BEGIN Data records

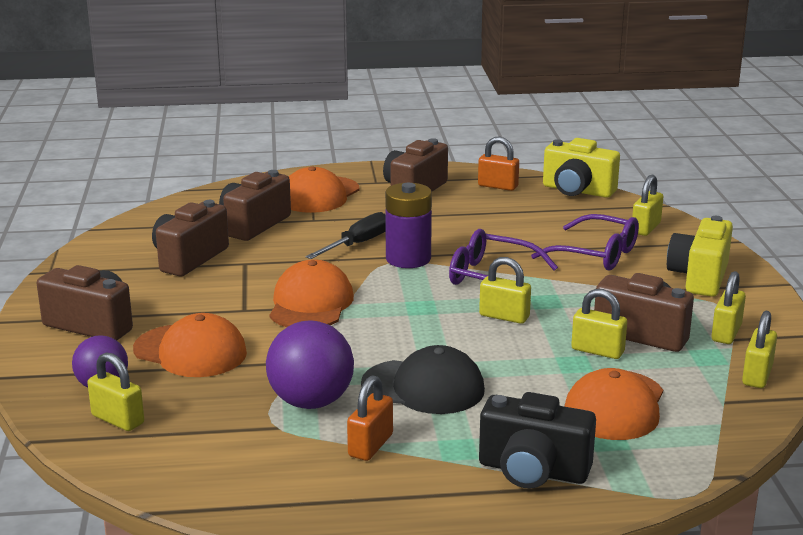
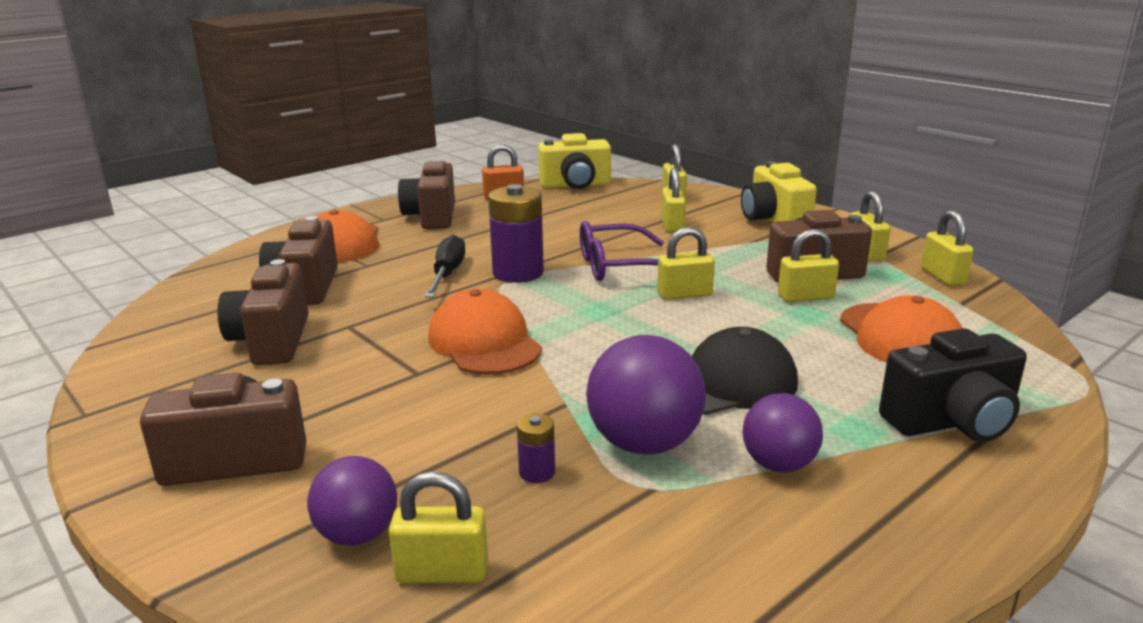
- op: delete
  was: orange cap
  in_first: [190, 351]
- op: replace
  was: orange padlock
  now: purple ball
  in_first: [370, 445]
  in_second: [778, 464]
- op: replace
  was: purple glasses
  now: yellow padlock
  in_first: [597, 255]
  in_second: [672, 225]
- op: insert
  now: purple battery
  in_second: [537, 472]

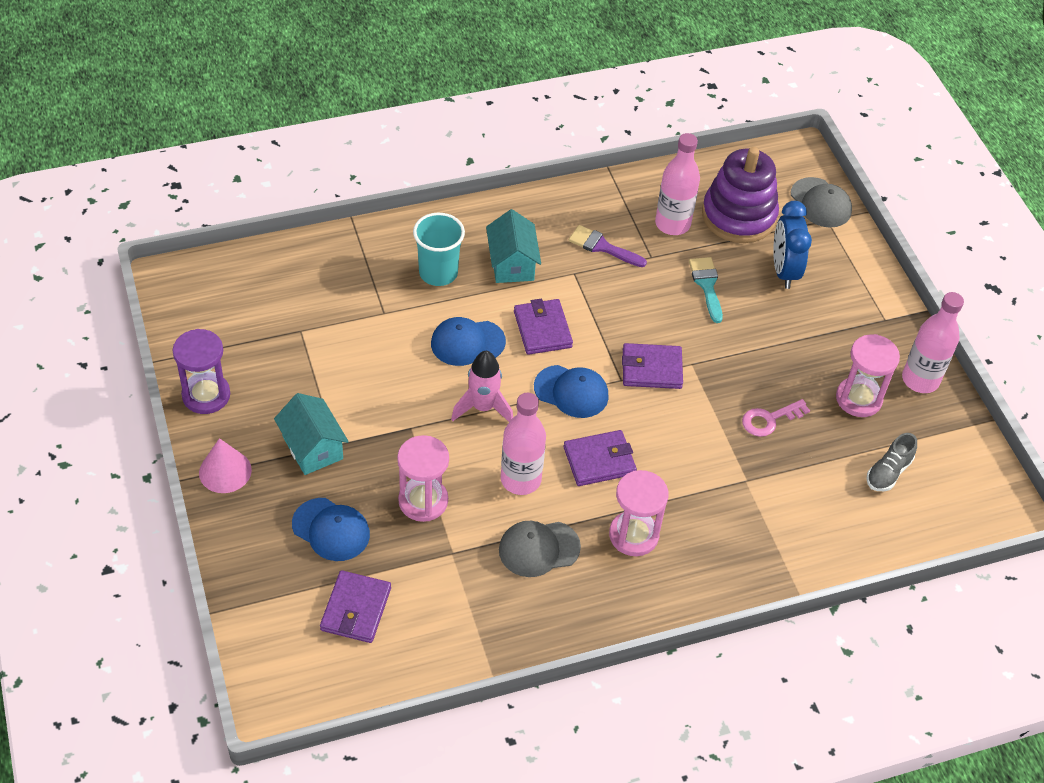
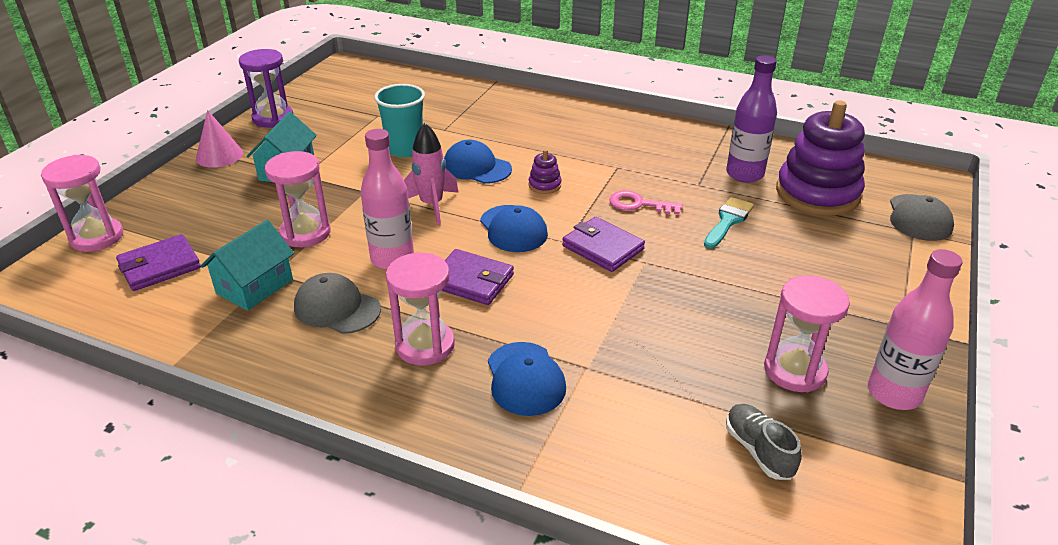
- op: move
  was: blue cap
  in_first: [331, 529]
  in_second: [525, 379]
- op: move
  was: turquoise cup
  in_first: [438, 273]
  in_second: [405, 149]
- op: move
  was: turquoise house
  in_first: [512, 263]
  in_second: [255, 286]
- op: replace
  was: purple wallet
  now: purple stacking toy
  in_first: [542, 329]
  in_second: [544, 185]
- op: delete
  was: purple brush
  in_first: [602, 247]
- op: recolor
  was: pink bottle
  now: purple bottle
  in_first: [672, 224]
  in_second: [744, 174]
- op: move
  was: pink key
  in_first: [769, 419]
  in_second: [639, 204]
- op: delete
  was: blue clock
  in_first: [784, 271]
- op: rotate
  was: grey shoe
  in_first: [888, 472]
  in_second: [758, 450]
  clockwise: 75
- op: insert
  now: pink hourglass
  in_second: [97, 237]

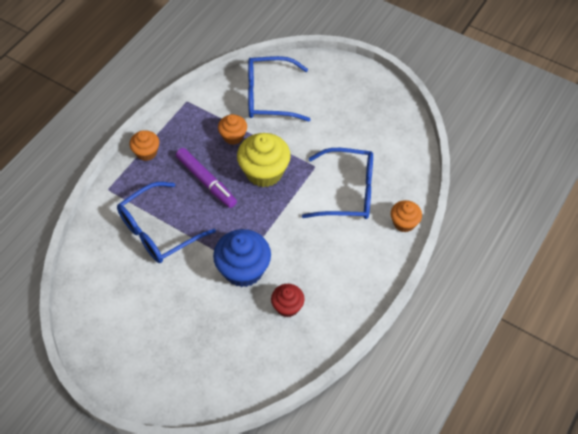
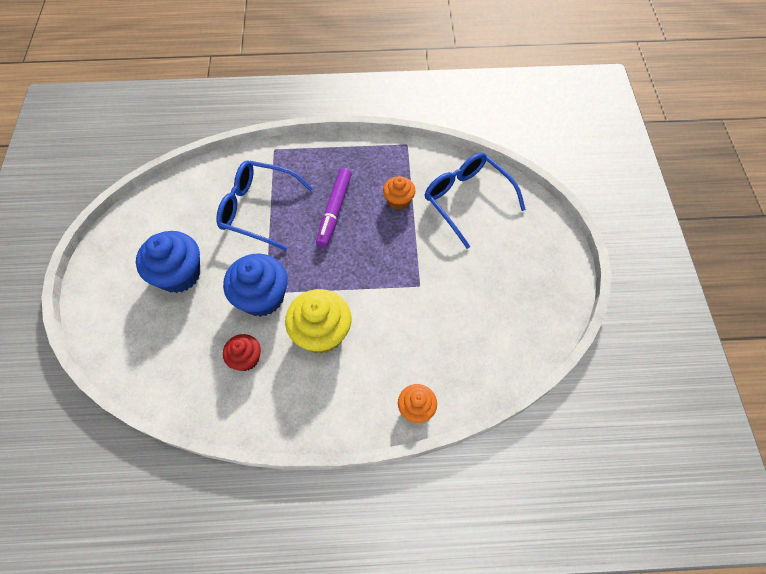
- op: delete
  was: orange cupcake
  in_first: [146, 152]
- op: move
  was: yellow cupcake
  in_first: [264, 172]
  in_second: [321, 333]
- op: delete
  was: blue glasses
  in_first: [347, 192]
- op: insert
  now: blue cupcake
  in_second: [179, 274]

END Data records

Activity
Would you retype each line above exactly and skip every image?

Result
- op: delete
  was: orange cap
  in_first: [190, 351]
- op: replace
  was: orange padlock
  now: purple ball
  in_first: [370, 445]
  in_second: [778, 464]
- op: replace
  was: purple glasses
  now: yellow padlock
  in_first: [597, 255]
  in_second: [672, 225]
- op: insert
  now: purple battery
  in_second: [537, 472]

- op: move
  was: blue cap
  in_first: [331, 529]
  in_second: [525, 379]
- op: move
  was: turquoise cup
  in_first: [438, 273]
  in_second: [405, 149]
- op: move
  was: turquoise house
  in_first: [512, 263]
  in_second: [255, 286]
- op: replace
  was: purple wallet
  now: purple stacking toy
  in_first: [542, 329]
  in_second: [544, 185]
- op: delete
  was: purple brush
  in_first: [602, 247]
- op: recolor
  was: pink bottle
  now: purple bottle
  in_first: [672, 224]
  in_second: [744, 174]
- op: move
  was: pink key
  in_first: [769, 419]
  in_second: [639, 204]
- op: delete
  was: blue clock
  in_first: [784, 271]
- op: rotate
  was: grey shoe
  in_first: [888, 472]
  in_second: [758, 450]
  clockwise: 75
- op: insert
  now: pink hourglass
  in_second: [97, 237]

- op: delete
  was: orange cupcake
  in_first: [146, 152]
- op: move
  was: yellow cupcake
  in_first: [264, 172]
  in_second: [321, 333]
- op: delete
  was: blue glasses
  in_first: [347, 192]
- op: insert
  now: blue cupcake
  in_second: [179, 274]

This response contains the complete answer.